Prompt » Within the entries that follow, report how many lines contain the word "resize", giving the number by itself.

----------------------------------------

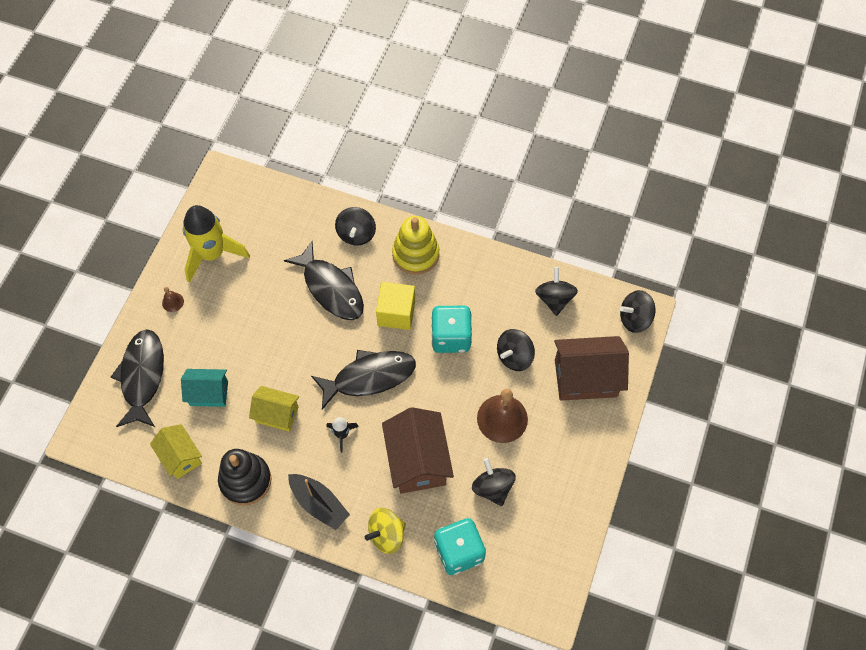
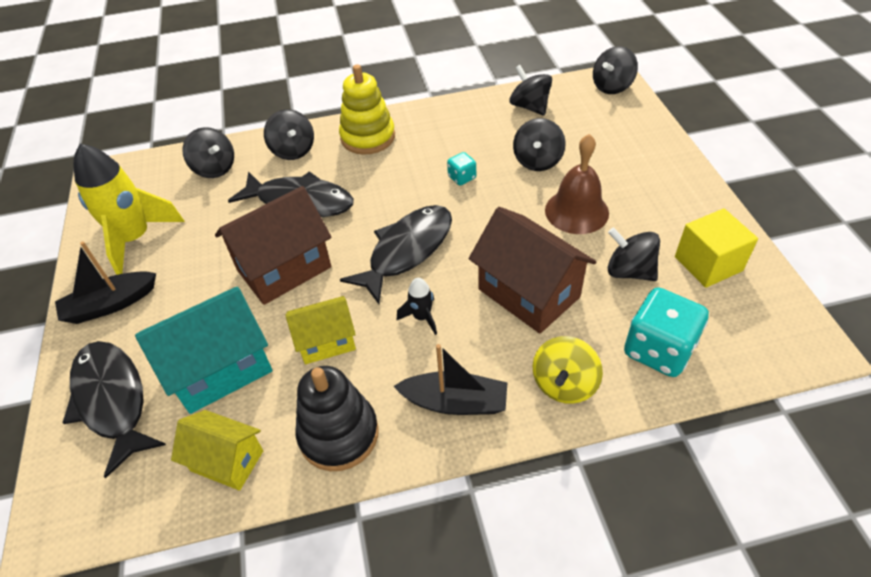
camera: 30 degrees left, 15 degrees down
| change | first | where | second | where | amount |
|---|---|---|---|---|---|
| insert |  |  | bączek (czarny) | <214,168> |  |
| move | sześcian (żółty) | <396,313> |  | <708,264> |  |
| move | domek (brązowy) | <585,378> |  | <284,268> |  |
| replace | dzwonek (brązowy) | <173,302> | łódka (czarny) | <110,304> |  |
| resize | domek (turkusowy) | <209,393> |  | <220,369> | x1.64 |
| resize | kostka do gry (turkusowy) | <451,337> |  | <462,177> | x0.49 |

----------------------------------------

Output of the task » 2